*EXERCISE INPUTS:*
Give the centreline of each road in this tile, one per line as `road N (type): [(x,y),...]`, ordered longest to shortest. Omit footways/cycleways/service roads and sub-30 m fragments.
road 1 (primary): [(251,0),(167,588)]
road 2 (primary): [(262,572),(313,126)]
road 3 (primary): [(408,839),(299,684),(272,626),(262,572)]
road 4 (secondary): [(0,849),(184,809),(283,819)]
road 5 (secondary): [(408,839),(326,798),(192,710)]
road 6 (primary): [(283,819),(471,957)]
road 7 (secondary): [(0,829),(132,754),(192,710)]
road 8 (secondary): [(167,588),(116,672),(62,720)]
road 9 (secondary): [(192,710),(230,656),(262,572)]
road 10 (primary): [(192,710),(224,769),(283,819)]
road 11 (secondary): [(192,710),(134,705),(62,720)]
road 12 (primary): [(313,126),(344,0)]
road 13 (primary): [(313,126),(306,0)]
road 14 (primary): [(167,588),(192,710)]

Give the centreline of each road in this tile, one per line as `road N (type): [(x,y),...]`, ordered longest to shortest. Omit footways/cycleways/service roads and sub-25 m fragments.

*REQUIRED ACTION:* Reproduce the listing in full, exactly, so that no line is missing.

*RESULT OF THIS TASK:*
Give the centreline of each road in this tile, one per line as `road N (type): [(x,y),...]`, ordered longest to shortest. Omit footways/cycleways/service roads and sub-30 m fragments.
road 1 (primary): [(251,0),(167,588)]
road 2 (primary): [(262,572),(313,126)]
road 3 (primary): [(408,839),(299,684),(272,626),(262,572)]
road 4 (secondary): [(0,849),(184,809),(283,819)]
road 5 (secondary): [(408,839),(326,798),(192,710)]
road 6 (primary): [(283,819),(471,957)]
road 7 (secondary): [(0,829),(132,754),(192,710)]
road 8 (secondary): [(167,588),(116,672),(62,720)]
road 9 (secondary): [(192,710),(230,656),(262,572)]
road 10 (primary): [(192,710),(224,769),(283,819)]
road 11 (secondary): [(192,710),(134,705),(62,720)]
road 12 (primary): [(313,126),(344,0)]
road 13 (primary): [(313,126),(306,0)]
road 14 (primary): [(167,588),(192,710)]

Give the centreline of each road in this tile, one per line as `road N (type): [(x,y),...]`, ordered longest to shortest. Omit footways/cycleways/service roads and sub-25 m fragments.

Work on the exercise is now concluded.